#### WORK TO DO
Extract each line of the data below that contains the string "kern".

◆ ◆ ◆ ◆

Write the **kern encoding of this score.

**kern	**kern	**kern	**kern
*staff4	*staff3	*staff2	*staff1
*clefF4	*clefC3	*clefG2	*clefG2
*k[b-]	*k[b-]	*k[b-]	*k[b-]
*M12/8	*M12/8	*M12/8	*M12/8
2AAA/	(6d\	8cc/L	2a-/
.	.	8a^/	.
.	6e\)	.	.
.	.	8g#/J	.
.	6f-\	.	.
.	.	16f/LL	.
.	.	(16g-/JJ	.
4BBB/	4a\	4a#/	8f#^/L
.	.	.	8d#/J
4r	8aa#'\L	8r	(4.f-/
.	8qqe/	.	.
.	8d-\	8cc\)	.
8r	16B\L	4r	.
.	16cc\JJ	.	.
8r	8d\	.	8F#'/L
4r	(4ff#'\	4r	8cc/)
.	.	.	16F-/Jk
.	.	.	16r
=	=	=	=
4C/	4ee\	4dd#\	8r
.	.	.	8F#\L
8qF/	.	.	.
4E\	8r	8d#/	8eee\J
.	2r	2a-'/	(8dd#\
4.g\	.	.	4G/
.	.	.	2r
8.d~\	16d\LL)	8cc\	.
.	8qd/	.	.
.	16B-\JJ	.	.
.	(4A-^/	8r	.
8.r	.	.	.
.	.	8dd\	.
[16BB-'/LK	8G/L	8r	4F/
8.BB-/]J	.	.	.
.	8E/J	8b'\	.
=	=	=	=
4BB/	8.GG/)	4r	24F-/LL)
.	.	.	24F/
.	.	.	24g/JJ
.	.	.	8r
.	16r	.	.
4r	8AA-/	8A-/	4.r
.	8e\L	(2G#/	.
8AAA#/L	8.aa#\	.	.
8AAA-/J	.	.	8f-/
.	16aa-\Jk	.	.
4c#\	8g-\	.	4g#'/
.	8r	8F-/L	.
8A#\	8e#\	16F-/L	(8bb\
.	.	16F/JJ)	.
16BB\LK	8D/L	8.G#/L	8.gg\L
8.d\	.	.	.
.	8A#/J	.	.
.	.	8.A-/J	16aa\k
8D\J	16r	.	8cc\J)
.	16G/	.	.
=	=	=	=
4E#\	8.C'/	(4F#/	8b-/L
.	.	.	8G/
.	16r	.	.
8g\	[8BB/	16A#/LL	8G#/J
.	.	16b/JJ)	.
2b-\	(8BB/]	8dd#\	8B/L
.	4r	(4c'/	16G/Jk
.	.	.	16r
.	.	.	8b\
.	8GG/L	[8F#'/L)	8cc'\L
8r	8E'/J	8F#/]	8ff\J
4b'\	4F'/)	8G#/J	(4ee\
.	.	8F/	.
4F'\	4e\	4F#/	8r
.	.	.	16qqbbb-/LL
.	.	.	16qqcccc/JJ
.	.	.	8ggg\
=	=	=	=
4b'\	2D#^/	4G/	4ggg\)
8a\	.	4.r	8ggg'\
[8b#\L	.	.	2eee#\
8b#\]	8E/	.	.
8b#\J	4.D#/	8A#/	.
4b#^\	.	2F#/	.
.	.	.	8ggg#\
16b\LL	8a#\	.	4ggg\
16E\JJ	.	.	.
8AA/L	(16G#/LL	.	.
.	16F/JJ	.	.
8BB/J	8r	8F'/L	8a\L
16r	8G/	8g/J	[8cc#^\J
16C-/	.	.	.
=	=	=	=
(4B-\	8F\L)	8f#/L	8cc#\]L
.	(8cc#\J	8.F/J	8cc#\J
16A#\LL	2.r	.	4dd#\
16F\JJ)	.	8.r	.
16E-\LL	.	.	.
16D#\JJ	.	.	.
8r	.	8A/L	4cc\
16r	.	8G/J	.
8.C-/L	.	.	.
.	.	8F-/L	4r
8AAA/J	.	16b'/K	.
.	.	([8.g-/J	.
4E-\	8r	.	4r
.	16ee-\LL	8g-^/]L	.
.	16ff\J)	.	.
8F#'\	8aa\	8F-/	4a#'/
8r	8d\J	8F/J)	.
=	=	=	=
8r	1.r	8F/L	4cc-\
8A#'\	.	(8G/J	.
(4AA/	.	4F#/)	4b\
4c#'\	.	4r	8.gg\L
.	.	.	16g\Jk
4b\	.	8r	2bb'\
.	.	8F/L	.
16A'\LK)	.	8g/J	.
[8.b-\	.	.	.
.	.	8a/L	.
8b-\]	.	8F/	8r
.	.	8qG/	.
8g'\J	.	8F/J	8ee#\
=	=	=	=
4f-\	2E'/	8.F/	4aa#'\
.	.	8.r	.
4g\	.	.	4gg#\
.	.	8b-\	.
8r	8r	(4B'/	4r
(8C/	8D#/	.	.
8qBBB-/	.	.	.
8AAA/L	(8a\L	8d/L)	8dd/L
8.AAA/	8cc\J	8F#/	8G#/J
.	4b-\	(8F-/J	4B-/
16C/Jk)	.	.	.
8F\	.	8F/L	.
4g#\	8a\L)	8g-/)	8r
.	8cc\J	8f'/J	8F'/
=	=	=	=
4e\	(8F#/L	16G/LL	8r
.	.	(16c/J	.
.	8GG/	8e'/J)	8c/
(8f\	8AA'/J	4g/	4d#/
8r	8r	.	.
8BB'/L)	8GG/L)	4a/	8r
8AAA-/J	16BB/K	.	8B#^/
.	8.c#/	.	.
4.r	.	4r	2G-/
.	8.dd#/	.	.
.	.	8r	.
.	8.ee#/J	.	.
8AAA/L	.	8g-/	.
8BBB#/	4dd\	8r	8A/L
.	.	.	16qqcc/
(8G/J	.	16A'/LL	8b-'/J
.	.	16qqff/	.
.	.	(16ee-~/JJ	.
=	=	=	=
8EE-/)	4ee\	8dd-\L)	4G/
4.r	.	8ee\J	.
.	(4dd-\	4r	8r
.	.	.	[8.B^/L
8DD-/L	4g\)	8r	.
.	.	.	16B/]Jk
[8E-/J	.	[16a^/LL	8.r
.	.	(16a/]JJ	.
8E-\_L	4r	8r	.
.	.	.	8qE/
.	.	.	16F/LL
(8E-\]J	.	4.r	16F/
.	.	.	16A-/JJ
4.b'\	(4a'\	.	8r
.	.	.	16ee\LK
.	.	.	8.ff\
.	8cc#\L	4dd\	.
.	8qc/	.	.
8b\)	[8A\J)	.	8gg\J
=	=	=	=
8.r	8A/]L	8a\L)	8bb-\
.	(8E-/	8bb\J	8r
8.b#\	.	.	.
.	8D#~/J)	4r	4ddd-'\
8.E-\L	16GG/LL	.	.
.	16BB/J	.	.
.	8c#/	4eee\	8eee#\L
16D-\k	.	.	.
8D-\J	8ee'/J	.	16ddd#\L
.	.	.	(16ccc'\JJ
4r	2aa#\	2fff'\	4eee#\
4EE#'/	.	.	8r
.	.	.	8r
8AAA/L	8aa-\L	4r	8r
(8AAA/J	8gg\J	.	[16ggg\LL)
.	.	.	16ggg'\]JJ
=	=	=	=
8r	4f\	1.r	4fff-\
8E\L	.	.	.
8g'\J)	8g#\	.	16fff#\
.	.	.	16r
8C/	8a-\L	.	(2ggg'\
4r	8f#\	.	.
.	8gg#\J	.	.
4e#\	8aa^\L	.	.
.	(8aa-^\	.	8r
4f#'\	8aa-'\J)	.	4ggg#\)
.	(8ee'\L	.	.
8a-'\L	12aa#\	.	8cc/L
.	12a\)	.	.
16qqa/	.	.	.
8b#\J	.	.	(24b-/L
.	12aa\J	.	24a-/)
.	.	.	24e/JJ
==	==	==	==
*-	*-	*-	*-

◆ ◆ ◆ ◆

#### COMPLETE ANSWER
Write the **kern encoding of this score.
**kern	**kern	**kern	**kern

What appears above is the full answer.